◆ HOW TO COMPLETE THIS TASK
Search the material below for the string "MISO" and extract each line that has it.

◆ MATERIALS PROVIDED
● ● ● ● ● ● ●

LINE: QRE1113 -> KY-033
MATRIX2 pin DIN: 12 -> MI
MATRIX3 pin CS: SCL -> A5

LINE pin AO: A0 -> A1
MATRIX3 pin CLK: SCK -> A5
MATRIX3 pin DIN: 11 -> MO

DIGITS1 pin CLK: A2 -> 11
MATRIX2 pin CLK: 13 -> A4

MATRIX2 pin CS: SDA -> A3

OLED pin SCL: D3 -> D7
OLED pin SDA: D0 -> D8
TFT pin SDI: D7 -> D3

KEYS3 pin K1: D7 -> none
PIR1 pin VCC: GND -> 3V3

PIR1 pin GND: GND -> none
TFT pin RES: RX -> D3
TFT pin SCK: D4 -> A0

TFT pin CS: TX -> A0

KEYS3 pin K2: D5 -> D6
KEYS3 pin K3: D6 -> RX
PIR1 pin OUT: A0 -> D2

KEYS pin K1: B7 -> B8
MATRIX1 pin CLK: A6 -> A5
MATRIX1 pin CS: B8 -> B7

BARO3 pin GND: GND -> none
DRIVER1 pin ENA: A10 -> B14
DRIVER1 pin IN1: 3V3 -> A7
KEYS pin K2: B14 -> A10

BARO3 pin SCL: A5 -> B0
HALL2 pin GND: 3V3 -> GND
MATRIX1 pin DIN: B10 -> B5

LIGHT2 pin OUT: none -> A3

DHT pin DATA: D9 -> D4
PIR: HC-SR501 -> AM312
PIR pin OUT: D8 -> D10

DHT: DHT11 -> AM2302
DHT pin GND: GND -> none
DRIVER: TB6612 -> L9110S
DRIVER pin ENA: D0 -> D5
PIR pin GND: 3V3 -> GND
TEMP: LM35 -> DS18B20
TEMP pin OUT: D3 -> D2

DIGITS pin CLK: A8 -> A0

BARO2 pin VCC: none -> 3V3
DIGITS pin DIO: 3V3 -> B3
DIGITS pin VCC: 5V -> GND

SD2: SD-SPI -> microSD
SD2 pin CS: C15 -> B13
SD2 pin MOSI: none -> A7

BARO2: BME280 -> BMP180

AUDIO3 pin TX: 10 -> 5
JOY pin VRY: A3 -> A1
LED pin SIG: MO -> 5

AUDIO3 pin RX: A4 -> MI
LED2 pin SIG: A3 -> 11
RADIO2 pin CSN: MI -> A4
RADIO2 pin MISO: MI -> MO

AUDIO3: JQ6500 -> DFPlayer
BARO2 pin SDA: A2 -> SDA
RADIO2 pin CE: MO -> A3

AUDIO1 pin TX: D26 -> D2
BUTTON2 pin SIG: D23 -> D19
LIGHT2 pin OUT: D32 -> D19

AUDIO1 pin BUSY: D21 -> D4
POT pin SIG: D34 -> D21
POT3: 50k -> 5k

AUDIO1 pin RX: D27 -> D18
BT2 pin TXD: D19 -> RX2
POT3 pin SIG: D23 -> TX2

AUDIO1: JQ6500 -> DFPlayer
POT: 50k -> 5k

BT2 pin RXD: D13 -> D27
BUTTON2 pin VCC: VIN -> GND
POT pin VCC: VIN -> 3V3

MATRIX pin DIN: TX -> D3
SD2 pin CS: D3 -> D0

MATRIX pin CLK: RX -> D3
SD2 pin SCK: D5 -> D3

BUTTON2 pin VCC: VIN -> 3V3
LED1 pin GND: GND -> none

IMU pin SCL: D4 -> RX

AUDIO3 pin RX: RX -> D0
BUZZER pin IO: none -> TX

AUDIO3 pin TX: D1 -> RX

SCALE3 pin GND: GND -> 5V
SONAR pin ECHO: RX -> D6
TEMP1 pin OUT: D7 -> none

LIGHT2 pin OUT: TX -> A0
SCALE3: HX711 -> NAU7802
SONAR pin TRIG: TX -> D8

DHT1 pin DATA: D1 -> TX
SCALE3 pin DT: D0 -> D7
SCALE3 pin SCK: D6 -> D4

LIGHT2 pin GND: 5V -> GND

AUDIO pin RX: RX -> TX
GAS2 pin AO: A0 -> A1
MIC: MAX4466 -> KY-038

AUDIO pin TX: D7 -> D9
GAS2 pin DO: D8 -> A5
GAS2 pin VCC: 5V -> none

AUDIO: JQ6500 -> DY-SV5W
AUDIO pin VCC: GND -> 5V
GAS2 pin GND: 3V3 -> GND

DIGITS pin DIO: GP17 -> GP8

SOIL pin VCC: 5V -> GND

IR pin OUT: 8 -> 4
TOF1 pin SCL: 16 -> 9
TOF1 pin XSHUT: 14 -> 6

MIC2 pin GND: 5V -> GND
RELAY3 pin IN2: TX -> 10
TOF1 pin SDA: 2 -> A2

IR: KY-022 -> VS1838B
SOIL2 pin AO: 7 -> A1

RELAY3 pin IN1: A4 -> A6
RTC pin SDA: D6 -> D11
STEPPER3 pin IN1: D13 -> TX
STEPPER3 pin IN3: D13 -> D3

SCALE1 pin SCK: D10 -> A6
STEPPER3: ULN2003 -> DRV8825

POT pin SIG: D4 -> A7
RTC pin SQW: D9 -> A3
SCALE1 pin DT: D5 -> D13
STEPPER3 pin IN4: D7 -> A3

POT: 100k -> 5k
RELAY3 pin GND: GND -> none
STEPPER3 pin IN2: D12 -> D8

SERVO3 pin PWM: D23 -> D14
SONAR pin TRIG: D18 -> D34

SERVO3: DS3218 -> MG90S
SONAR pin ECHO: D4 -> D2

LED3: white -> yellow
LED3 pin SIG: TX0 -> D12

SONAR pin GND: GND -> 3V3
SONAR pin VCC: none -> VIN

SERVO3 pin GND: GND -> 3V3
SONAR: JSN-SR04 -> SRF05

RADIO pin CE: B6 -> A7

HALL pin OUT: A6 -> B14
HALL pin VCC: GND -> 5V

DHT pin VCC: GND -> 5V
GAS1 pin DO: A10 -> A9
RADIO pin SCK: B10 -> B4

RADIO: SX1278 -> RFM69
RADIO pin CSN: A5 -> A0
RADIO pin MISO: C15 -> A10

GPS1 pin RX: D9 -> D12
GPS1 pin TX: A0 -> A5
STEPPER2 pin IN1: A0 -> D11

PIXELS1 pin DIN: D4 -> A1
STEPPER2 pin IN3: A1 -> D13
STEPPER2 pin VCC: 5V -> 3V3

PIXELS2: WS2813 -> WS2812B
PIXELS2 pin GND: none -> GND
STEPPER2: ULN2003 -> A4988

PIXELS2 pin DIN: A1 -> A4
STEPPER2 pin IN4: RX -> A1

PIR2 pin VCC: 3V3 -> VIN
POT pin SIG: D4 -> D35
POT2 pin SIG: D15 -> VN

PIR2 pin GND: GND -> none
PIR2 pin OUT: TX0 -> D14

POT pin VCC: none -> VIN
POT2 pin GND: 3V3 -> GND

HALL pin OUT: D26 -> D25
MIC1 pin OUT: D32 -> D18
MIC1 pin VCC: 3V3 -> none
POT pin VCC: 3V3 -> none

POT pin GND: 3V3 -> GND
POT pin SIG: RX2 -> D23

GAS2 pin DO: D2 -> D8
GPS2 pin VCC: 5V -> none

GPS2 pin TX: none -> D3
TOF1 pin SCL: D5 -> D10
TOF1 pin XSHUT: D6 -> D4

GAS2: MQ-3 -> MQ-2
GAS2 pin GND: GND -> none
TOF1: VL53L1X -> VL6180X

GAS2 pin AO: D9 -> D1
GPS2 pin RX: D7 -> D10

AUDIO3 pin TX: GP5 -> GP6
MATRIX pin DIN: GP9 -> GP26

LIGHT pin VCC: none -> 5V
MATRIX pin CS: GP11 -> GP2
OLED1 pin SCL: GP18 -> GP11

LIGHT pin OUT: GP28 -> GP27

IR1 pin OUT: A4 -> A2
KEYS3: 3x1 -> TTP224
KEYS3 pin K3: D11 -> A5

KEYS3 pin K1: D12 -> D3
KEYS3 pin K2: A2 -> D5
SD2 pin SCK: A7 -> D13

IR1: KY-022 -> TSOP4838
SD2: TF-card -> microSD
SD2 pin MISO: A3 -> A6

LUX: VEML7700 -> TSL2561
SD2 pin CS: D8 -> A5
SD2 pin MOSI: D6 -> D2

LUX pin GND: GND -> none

● ● ● ● ● ● ●

◆ SOLUTION TO THIS PROBLEM
RADIO2 pin MISO: MI -> MO
RADIO pin MISO: C15 -> A10
SD2 pin MISO: A3 -> A6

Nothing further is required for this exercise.